[SUPPLIED MATERIAL — start]

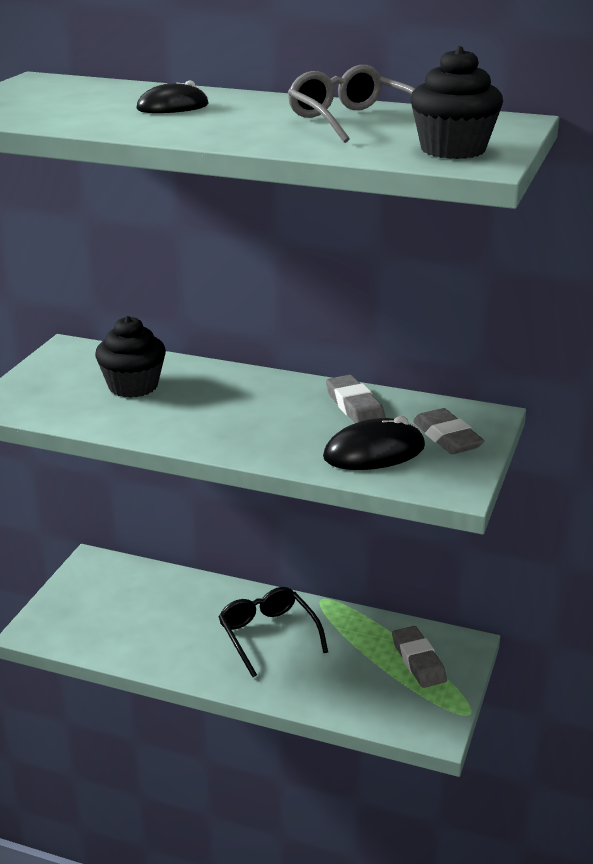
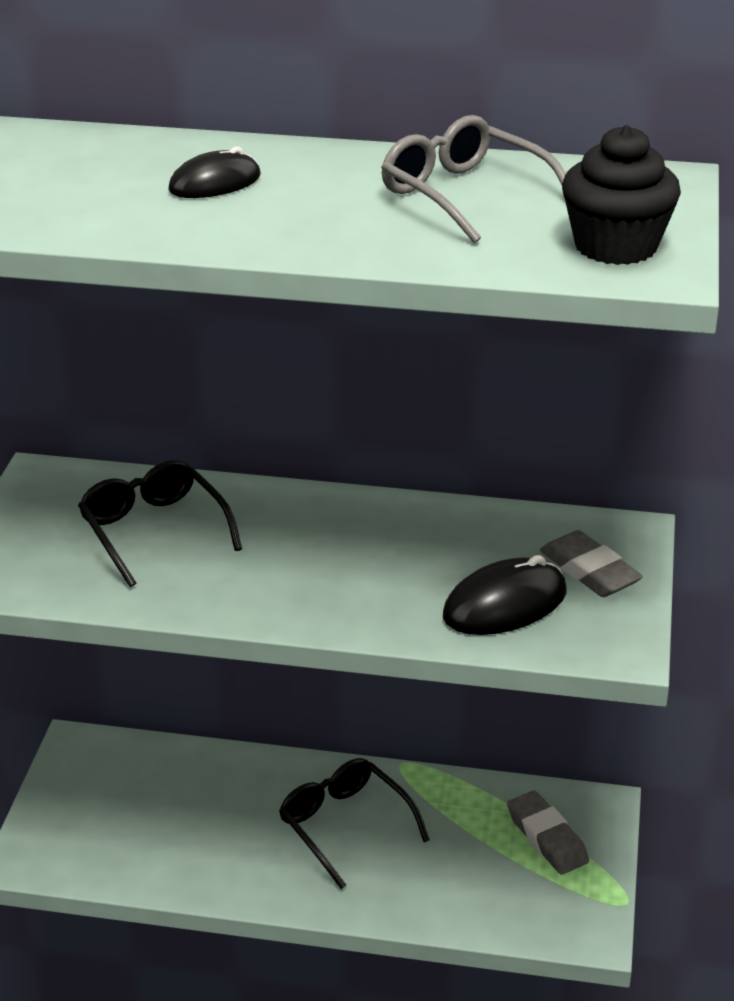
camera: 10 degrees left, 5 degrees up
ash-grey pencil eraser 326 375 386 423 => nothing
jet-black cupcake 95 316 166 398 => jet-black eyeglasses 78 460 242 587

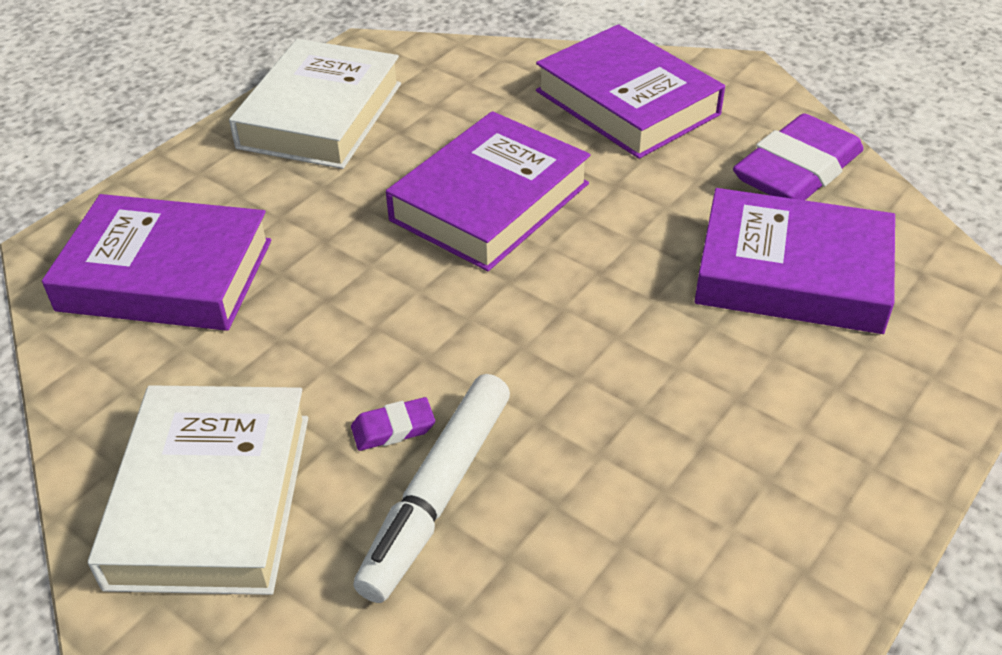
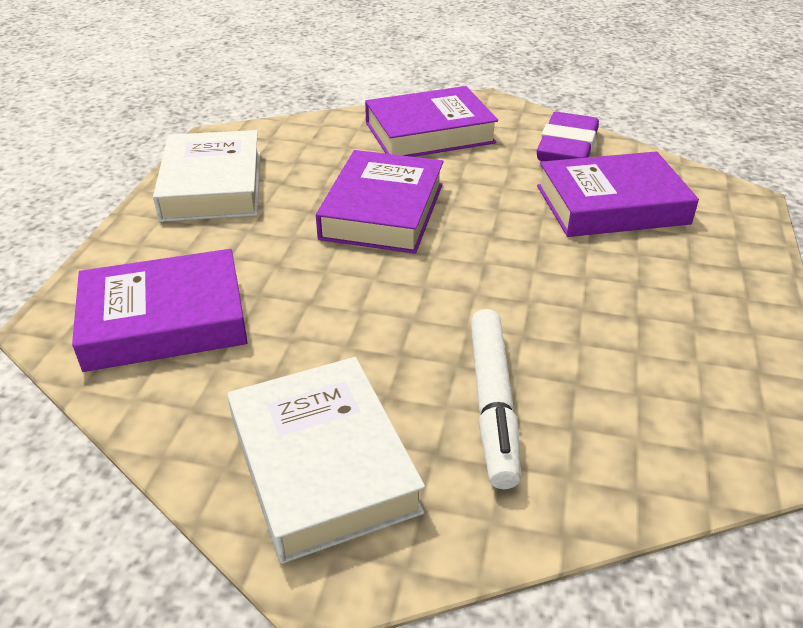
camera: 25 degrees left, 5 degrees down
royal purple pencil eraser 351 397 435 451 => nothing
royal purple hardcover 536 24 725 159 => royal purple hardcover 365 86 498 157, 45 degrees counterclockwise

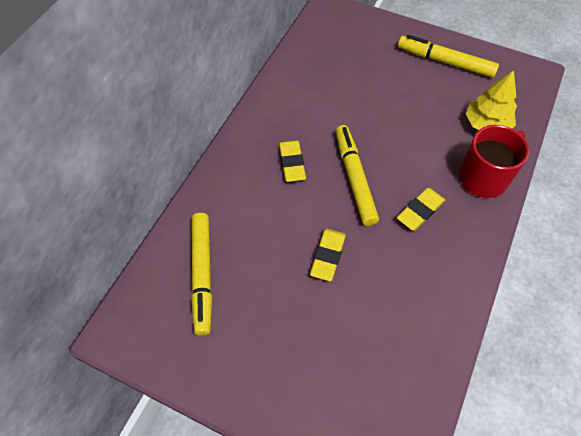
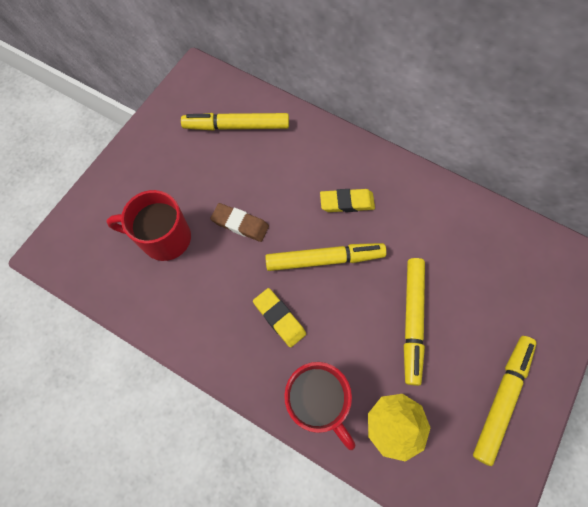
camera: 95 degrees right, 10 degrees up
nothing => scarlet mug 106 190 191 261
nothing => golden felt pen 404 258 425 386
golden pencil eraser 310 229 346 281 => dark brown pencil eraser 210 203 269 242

[SUPPLIED MATERIAL — finish]

▶ **PROBLEM DESCRIPTION**: In the copy, include exactly the lines from the one with "camera: 25 degrees left, 5 degrees down" through the final line of the data, both ends included, and no pictures.

▶ **EXERCISE ANSWER**:
camera: 25 degrees left, 5 degrees down
royal purple pencil eraser 351 397 435 451 => nothing
royal purple hardcover 536 24 725 159 => royal purple hardcover 365 86 498 157, 45 degrees counterclockwise

camera: 95 degrees right, 10 degrees up
nothing => scarlet mug 106 190 191 261
nothing => golden felt pen 404 258 425 386
golden pencil eraser 310 229 346 281 => dark brown pencil eraser 210 203 269 242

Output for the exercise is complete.